• ASSIGNED TASK: Each line from the one containing "R21: 56k (N_4, N_16) -> 1k (N_4, N_16)" through the last line of the data below should be printed exactly, please, with any pictures omitted.
Start of DATA TO PROCESS
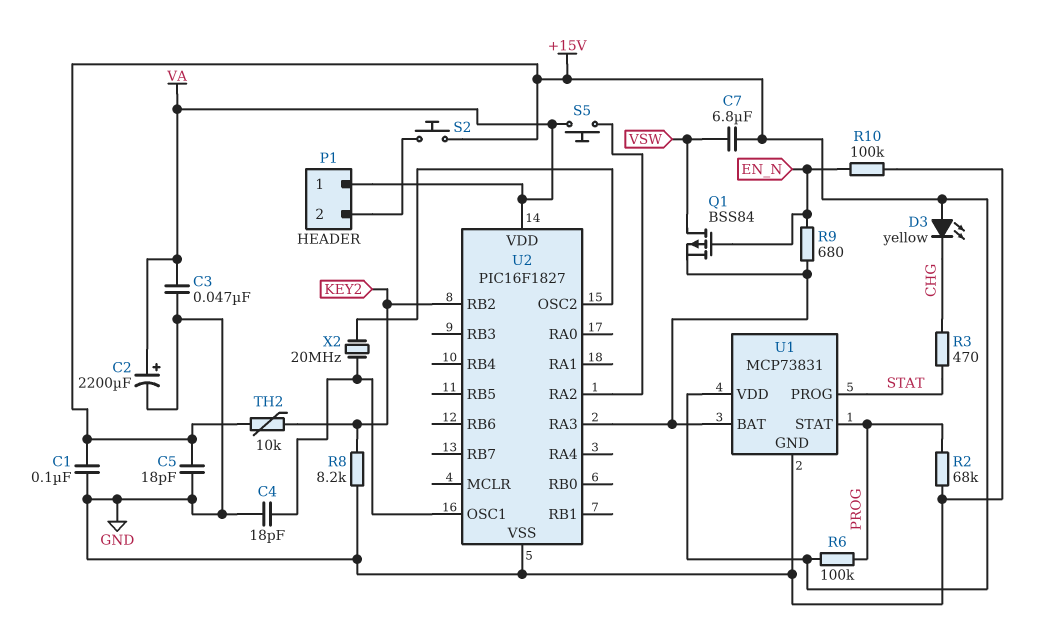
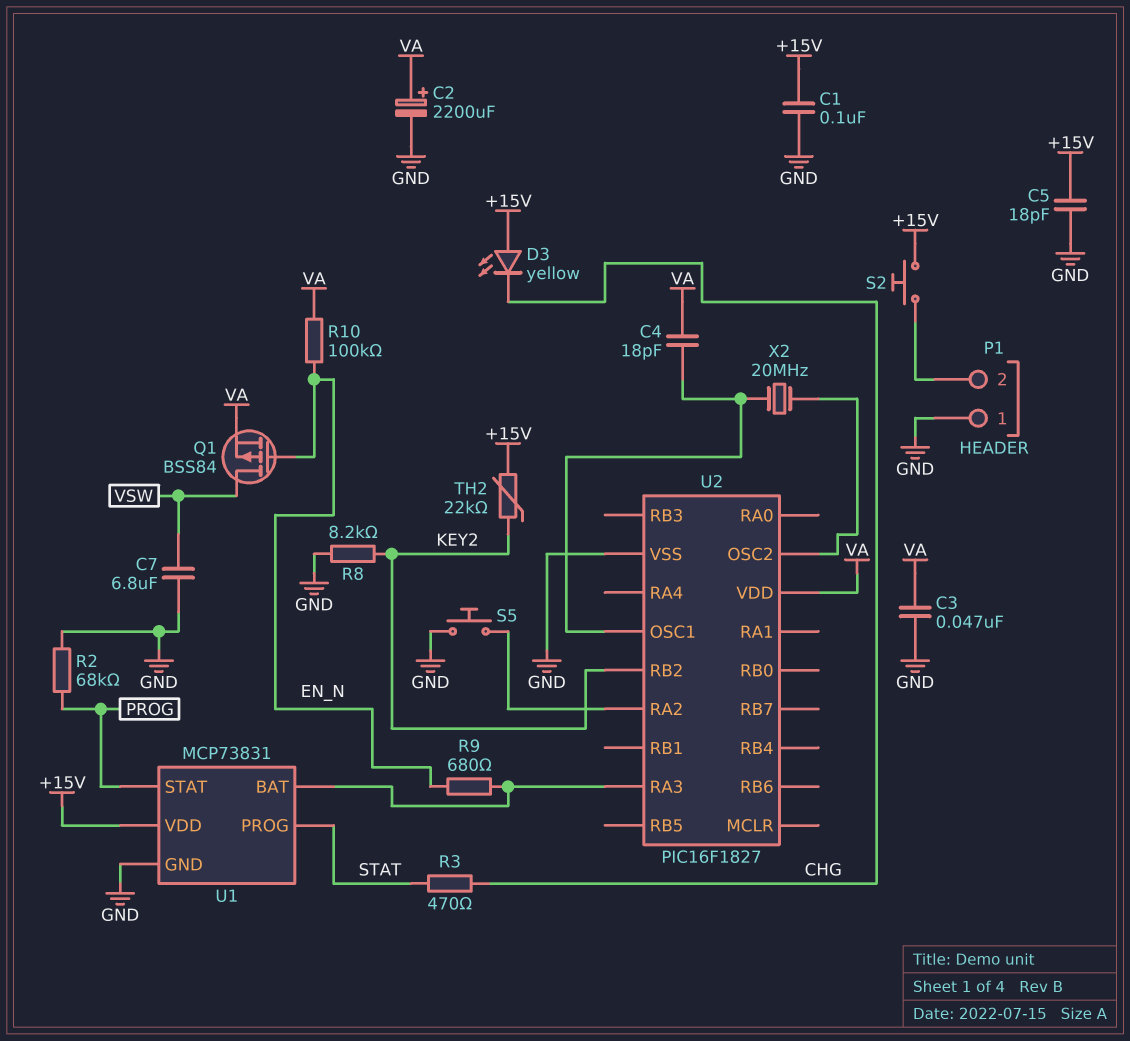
C4: 18pF (GND, U2/OSC1) -> 18pF (U2/OSC1, VA)
C7: 6.8uF (+15V, VSW) -> 6.8uF (GND, VSW)
P1 pin 1: VA -> GND
Q1: PMOS BSS84 (G EN_N, D VSW, S U1/BAT) -> PMOS BSS84 (G EN_N, D VSW, S VA)
R6: 100k (+15V, PROG) -> none
R10: 100k (EN_N, GND) -> 100k (EN_N, VA)
S5: button (U2/RA2, VA) -> button (GND, U2/RA2)
TH2: 10k (+15V, KEY2) -> 22k (+15V, KEY2)

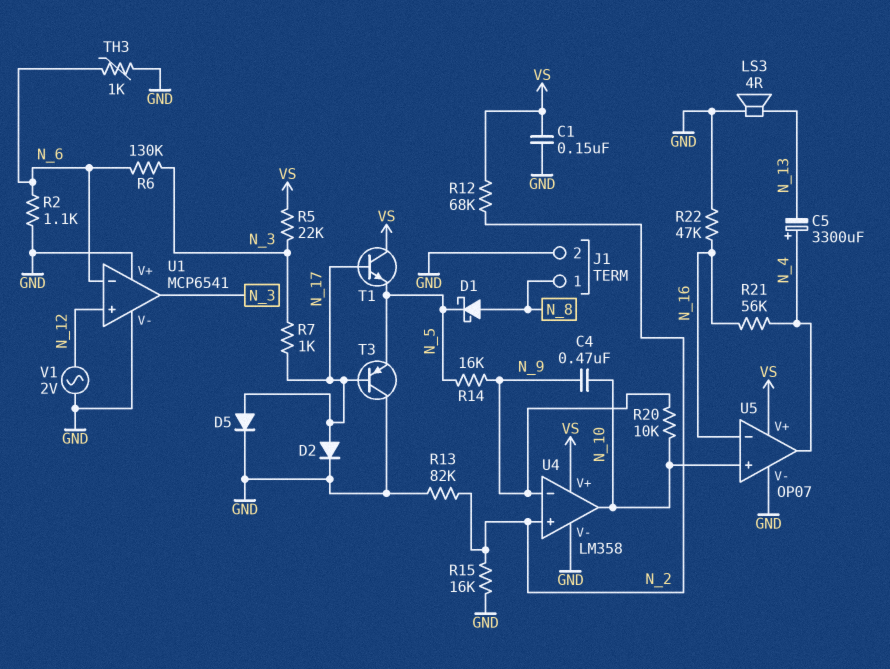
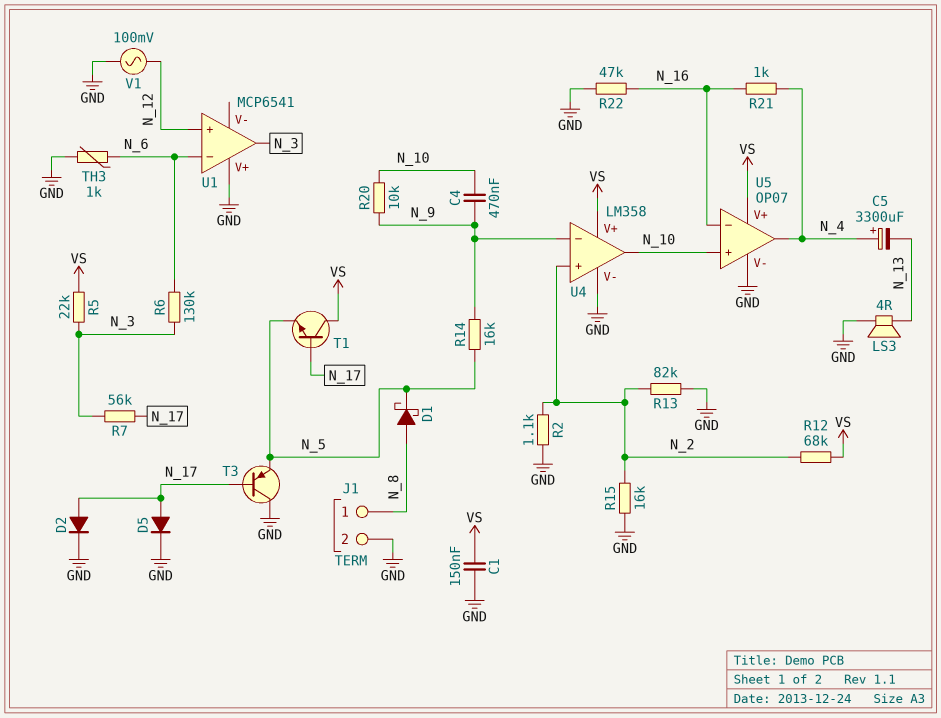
R2: 1.1k (GND, N_6) -> 1.1k (GND, N_2)
R7: 1k (N_3, N_17) -> 56k (N_3, N_17)
R21: 56k (N_4, N_16) -> 1k (N_4, N_16)
U1 pin V-: GND -> none
V1: AC 2V (GND, N_12) -> AC 100mV (GND, N_12)

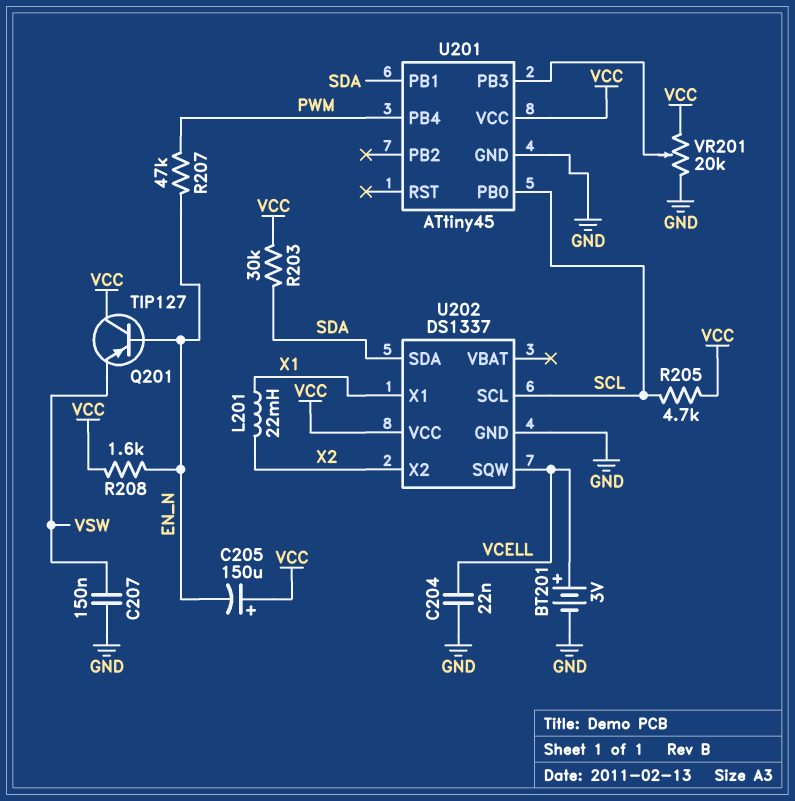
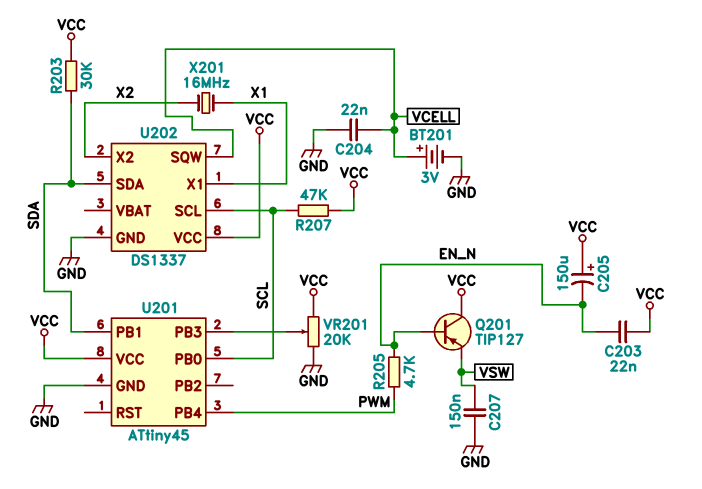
C203: none -> 22nF (EN_N, VCC)
L201: 22mH (X1, X2) -> none
R205: 4.7k (SCL, VCC) -> 4.7k (EN_N, PWM)
R207: 47k (EN_N, PWM) -> 47k (SCL, VCC)
R208: 1.6k (EN_N, VCC) -> none
X201: none -> 16MHz (X1, X2)

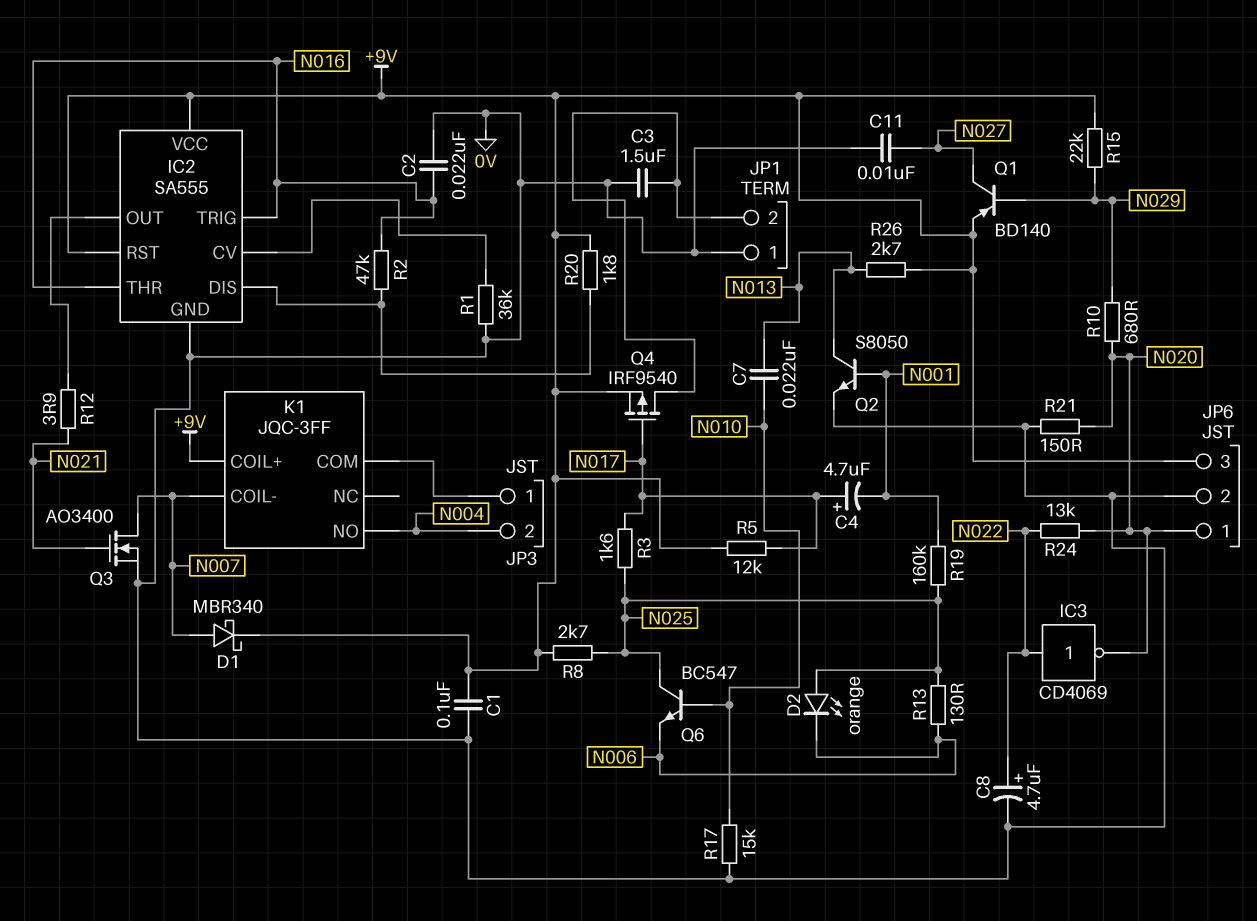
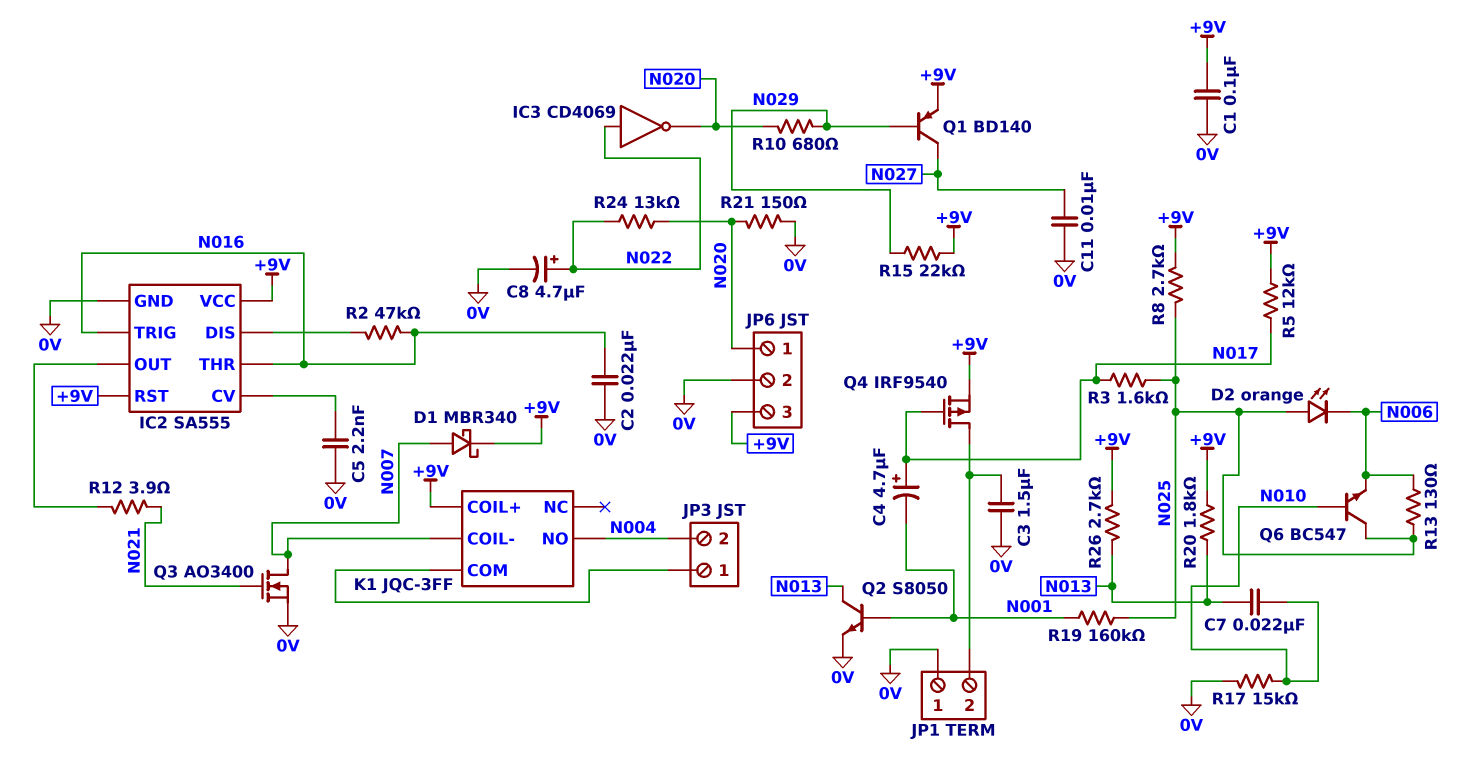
C5: none -> 2.2nF (0V, IC2/CV)
R1: 36k (0V, IC2/CV) -> none
R20: 1.8k (+9V, IC2/DIS) -> 1.8k (+9V, N013)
End of DATA TO PROCESS
• TASK SOLUTION:
R21: 56k (N_4, N_16) -> 1k (N_4, N_16)
U1 pin V-: GND -> none
V1: AC 2V (GND, N_12) -> AC 100mV (GND, N_12)

C203: none -> 22nF (EN_N, VCC)
L201: 22mH (X1, X2) -> none
R205: 4.7k (SCL, VCC) -> 4.7k (EN_N, PWM)
R207: 47k (EN_N, PWM) -> 47k (SCL, VCC)
R208: 1.6k (EN_N, VCC) -> none
X201: none -> 16MHz (X1, X2)

C5: none -> 2.2nF (0V, IC2/CV)
R1: 36k (0V, IC2/CV) -> none
R20: 1.8k (+9V, IC2/DIS) -> 1.8k (+9V, N013)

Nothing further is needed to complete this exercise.